* [WHAT YOU NEED TO DO]
The output should be the listing below, limited to the lines from the one with "(503, 194) = (498, 192): purple bowl -> none" through the one with "(693, 126) = (519, 97): white", exact and without pictures.

(MATERIAL FOR THIS EXERCISE Opens)

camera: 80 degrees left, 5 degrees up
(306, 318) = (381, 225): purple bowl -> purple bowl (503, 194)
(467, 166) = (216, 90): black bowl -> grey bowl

(MATERIAL FOR THIS EXERCISE Closes)
(MATERIAL FOR THIS EXERCISE Opens)

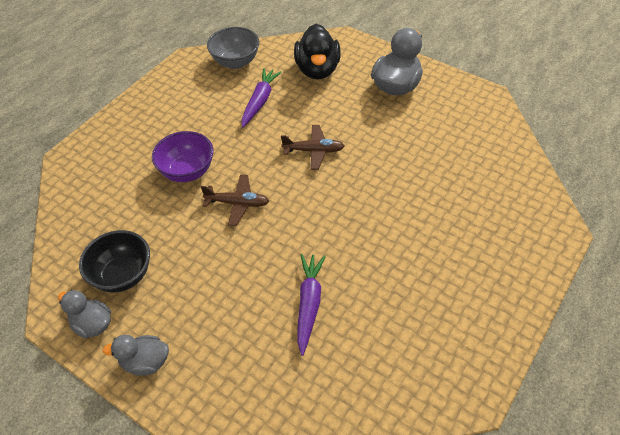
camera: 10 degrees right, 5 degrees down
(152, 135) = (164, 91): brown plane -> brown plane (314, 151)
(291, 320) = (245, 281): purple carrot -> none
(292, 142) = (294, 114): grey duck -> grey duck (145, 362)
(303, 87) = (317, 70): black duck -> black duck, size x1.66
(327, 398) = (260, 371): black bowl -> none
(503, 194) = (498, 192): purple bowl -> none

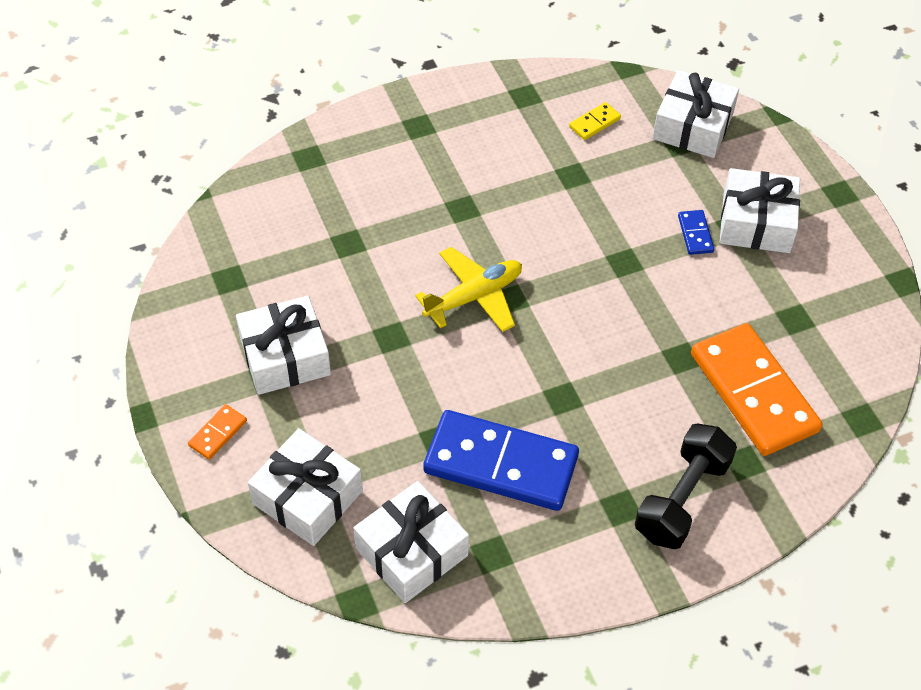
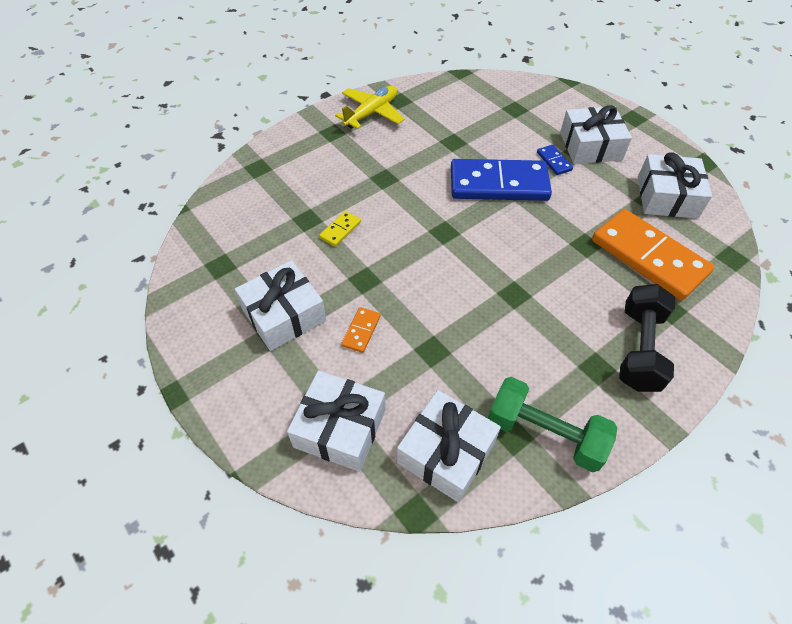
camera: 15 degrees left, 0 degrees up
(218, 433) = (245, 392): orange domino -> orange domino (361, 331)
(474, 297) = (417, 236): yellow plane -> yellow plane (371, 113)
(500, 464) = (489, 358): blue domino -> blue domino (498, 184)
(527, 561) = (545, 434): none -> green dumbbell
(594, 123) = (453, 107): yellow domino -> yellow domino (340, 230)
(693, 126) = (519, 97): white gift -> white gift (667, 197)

(MATERIAL FOR THIS EXERCISE Closes)

* [EXERCISE RESPONSE]
(503, 194) = (498, 192): purple bowl -> none

camera: 15 degrees left, 0 degrees up
(218, 433) = (245, 392): orange domino -> orange domino (361, 331)
(474, 297) = (417, 236): yellow plane -> yellow plane (371, 113)
(500, 464) = (489, 358): blue domino -> blue domino (498, 184)
(527, 561) = (545, 434): none -> green dumbbell
(594, 123) = (453, 107): yellow domino -> yellow domino (340, 230)
(693, 126) = (519, 97): white gift -> white gift (667, 197)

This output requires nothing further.